EXERCISE GOAL:
With pictures left out, output exactly the lines from the line holding "building: none -> [93,380,276,509]" through the end of the data, both included.

Building instance correspondences:
+--

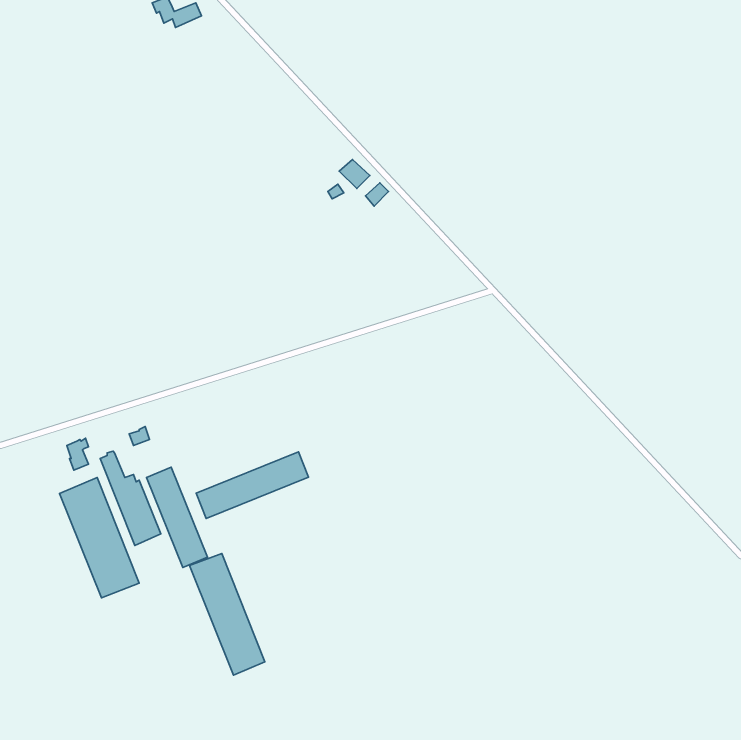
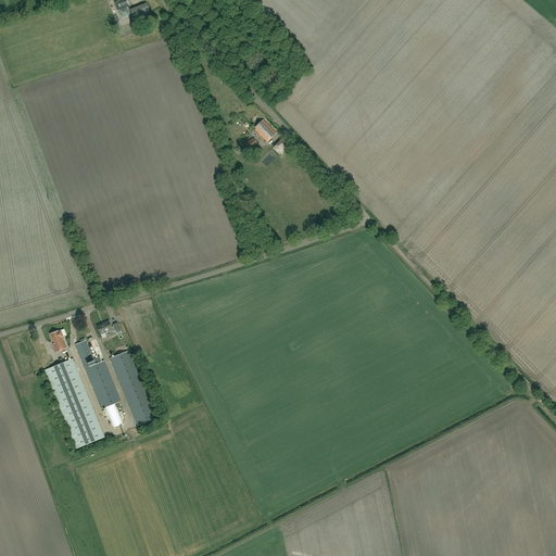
building: [196,452,309,518] -> none
building: [189,554,265,675] -> none

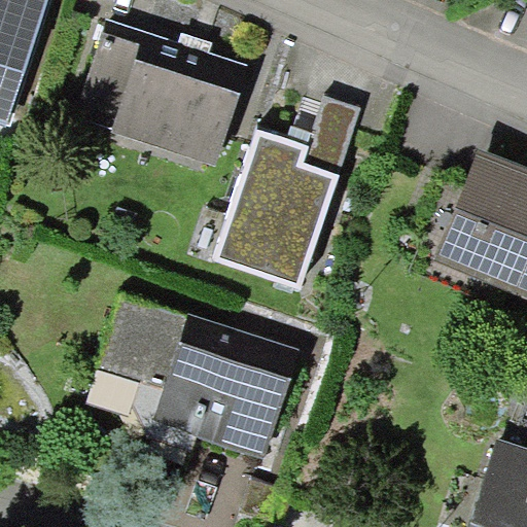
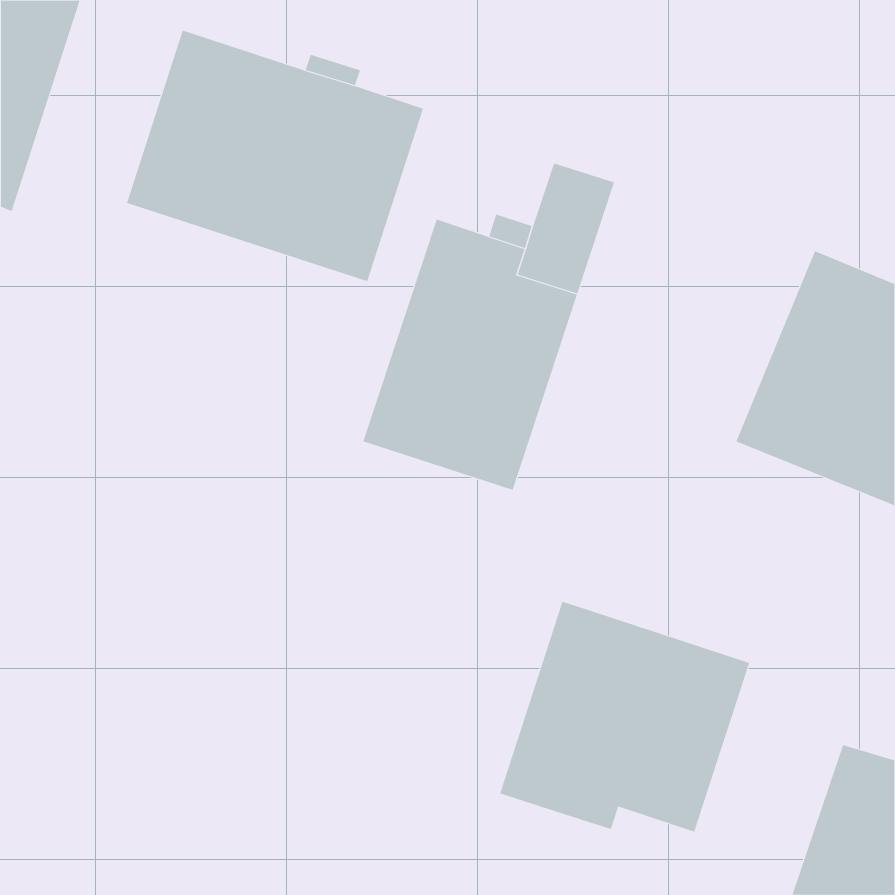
building: [98,295,300,459] -> none
building: none -> [500,601,750,833]

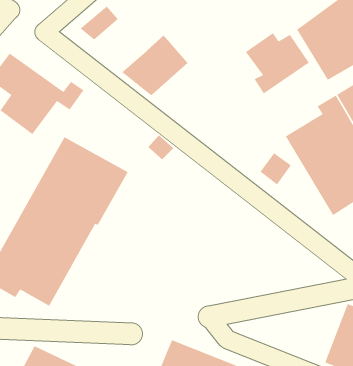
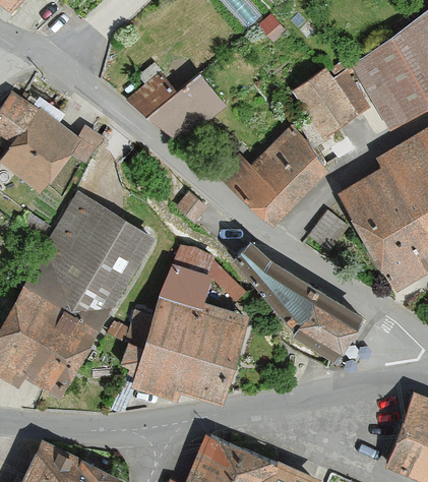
building: [80,6,119,40] -> [128,75,175,117]
building: none -> [223,126,327,219]
building: none -> [234,242,360,357]
building: none -> [134,246,248,401]

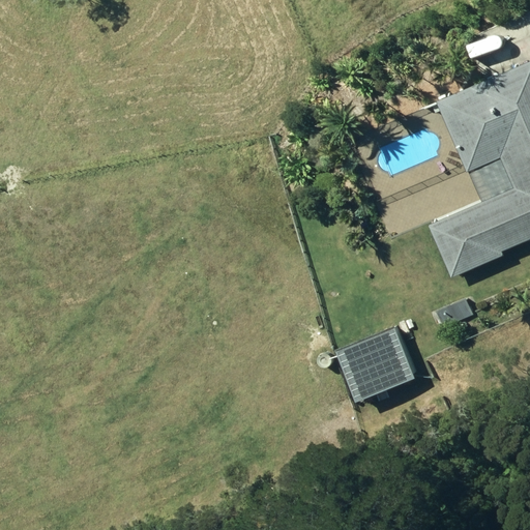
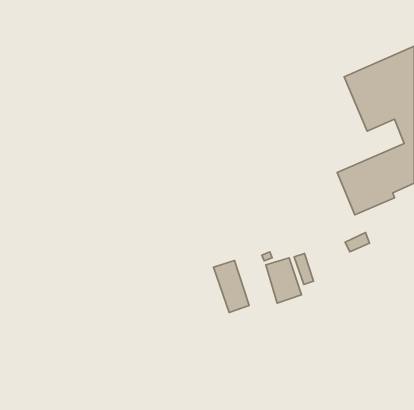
building: none -> [214,260,249,312]

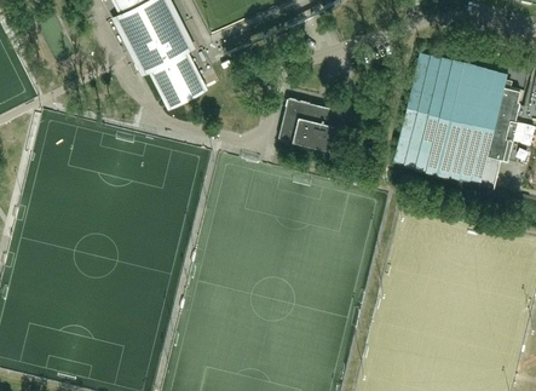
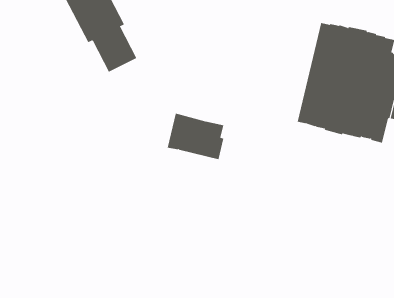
building: [278,98,346,154] -> [167,113,224,160]

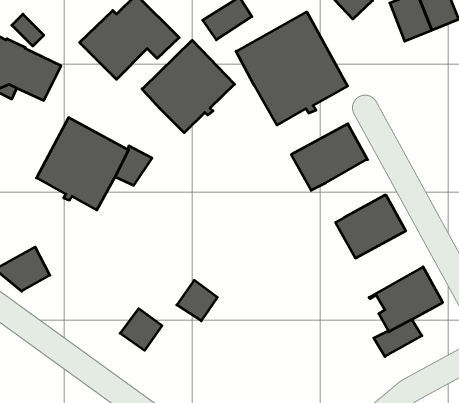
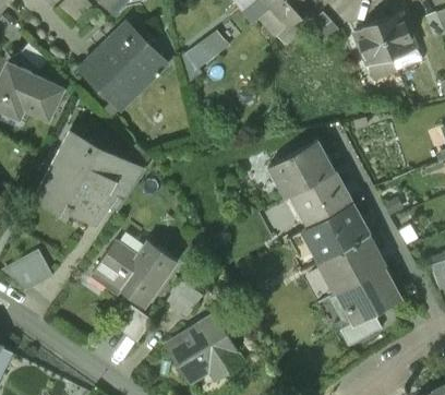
building: [236,12,348,125] -> none
building: [142,40,235,133] -> none
building: none -> [297,173,349,225]
building: none -> [318,237,385,296]
building: none -> [92,239,178,309]
building: none -> [166,315,242,381]

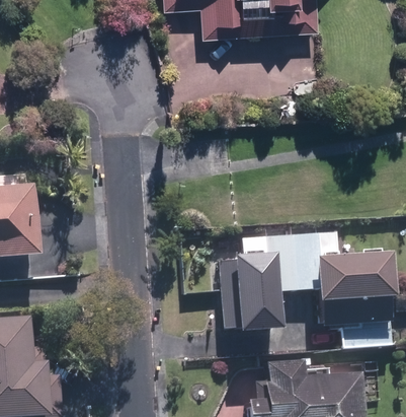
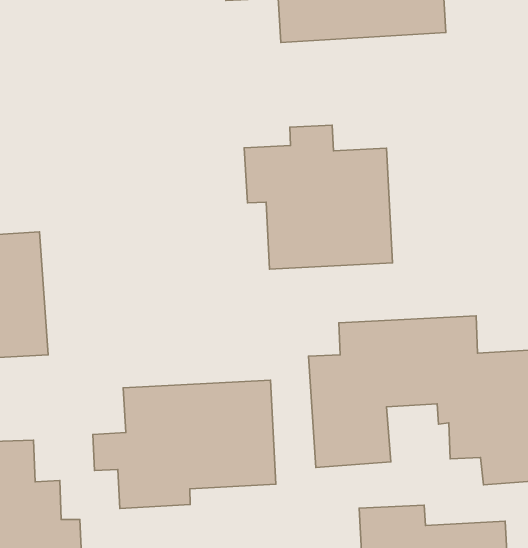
building: none -> [244,125,392,269]
building: none -> [93,380,276,509]

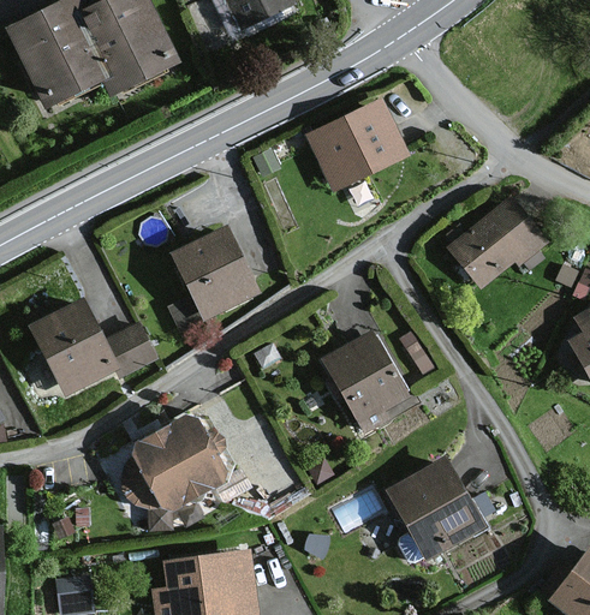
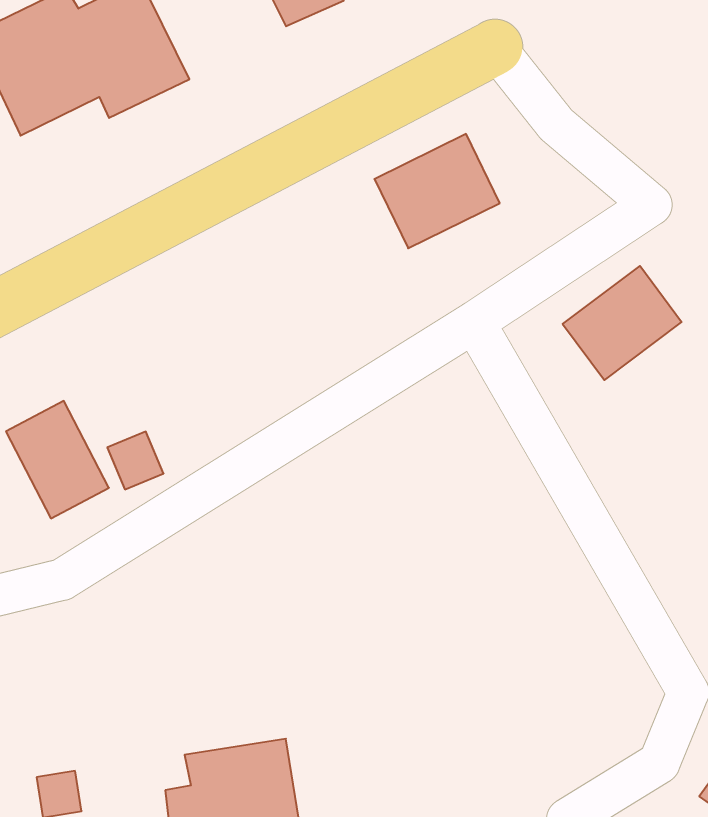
building: [179,228,255,312] -> none
building: [329,335,410,426] -> none
building: [127,416,227,510] -> none
building: [392,462,482,559] -> none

+--

ANSWER AREA:
building: none -> [93,380,276,509]

building: [179,228,255,312] -> none
building: [329,335,410,426] -> none
building: [127,416,227,510] -> none
building: [392,462,482,559] -> none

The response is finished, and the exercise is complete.